WORK ORDER: When you repeat the entries below, please keep them exact and leave out the pictures.

STUDY MATERIAL:

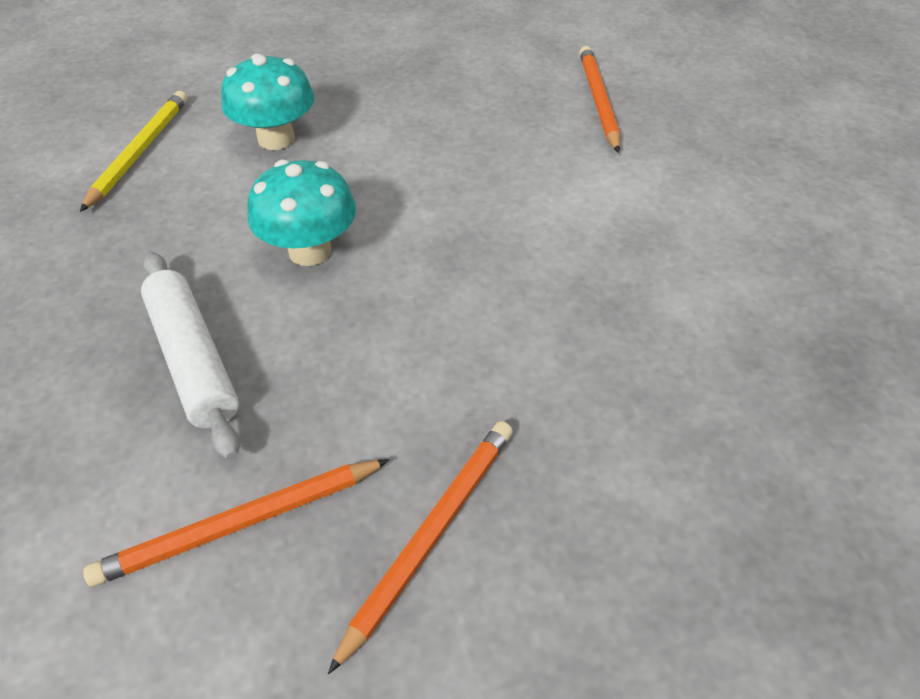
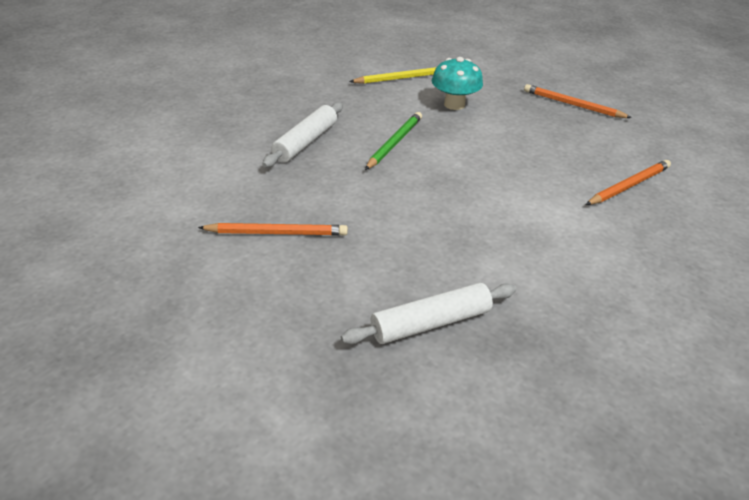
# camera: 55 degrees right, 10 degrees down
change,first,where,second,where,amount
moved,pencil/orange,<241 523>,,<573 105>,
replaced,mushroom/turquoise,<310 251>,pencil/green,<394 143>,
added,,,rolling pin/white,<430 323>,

EXERCISE OUTPUT:
# camera: 55 degrees right, 10 degrees down
change,first,where,second,where,amount
moved,pencil/orange,<241 523>,,<573 105>,
replaced,mushroom/turquoise,<310 251>,pencil/green,<394 143>,
added,,,rolling pin/white,<430 323>,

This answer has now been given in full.